Problem: Print the records below exactly, leaving out nothing.

[Change listing data]
---

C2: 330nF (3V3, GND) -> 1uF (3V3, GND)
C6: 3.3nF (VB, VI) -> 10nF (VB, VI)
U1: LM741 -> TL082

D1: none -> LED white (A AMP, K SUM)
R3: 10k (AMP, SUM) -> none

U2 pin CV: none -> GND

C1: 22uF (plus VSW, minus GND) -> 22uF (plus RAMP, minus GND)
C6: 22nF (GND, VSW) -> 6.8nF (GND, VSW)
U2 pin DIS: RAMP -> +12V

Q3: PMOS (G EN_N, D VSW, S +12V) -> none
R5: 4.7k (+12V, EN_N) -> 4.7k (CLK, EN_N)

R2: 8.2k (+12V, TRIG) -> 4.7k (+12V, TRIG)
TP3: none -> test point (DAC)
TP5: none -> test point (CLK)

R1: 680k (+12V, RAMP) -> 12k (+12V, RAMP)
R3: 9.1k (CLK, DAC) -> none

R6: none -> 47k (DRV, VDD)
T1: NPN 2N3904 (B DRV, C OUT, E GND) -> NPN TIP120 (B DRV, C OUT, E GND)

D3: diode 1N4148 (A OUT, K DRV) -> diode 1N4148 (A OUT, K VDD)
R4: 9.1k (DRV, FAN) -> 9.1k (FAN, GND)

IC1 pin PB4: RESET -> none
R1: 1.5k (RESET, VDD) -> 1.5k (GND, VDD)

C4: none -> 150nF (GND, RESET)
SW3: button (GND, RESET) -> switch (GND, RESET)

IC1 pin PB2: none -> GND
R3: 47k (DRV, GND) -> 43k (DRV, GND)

---

Task response:
C2: 330nF (3V3, GND) -> 1uF (3V3, GND)
C6: 3.3nF (VB, VI) -> 10nF (VB, VI)
U1: LM741 -> TL082

D1: none -> LED white (A AMP, K SUM)
R3: 10k (AMP, SUM) -> none

U2 pin CV: none -> GND

C1: 22uF (plus VSW, minus GND) -> 22uF (plus RAMP, minus GND)
C6: 22nF (GND, VSW) -> 6.8nF (GND, VSW)
U2 pin DIS: RAMP -> +12V

Q3: PMOS (G EN_N, D VSW, S +12V) -> none
R5: 4.7k (+12V, EN_N) -> 4.7k (CLK, EN_N)

R2: 8.2k (+12V, TRIG) -> 4.7k (+12V, TRIG)
TP3: none -> test point (DAC)
TP5: none -> test point (CLK)

R1: 680k (+12V, RAMP) -> 12k (+12V, RAMP)
R3: 9.1k (CLK, DAC) -> none

R6: none -> 47k (DRV, VDD)
T1: NPN 2N3904 (B DRV, C OUT, E GND) -> NPN TIP120 (B DRV, C OUT, E GND)

D3: diode 1N4148 (A OUT, K DRV) -> diode 1N4148 (A OUT, K VDD)
R4: 9.1k (DRV, FAN) -> 9.1k (FAN, GND)

IC1 pin PB4: RESET -> none
R1: 1.5k (RESET, VDD) -> 1.5k (GND, VDD)

C4: none -> 150nF (GND, RESET)
SW3: button (GND, RESET) -> switch (GND, RESET)

IC1 pin PB2: none -> GND
R3: 47k (DRV, GND) -> 43k (DRV, GND)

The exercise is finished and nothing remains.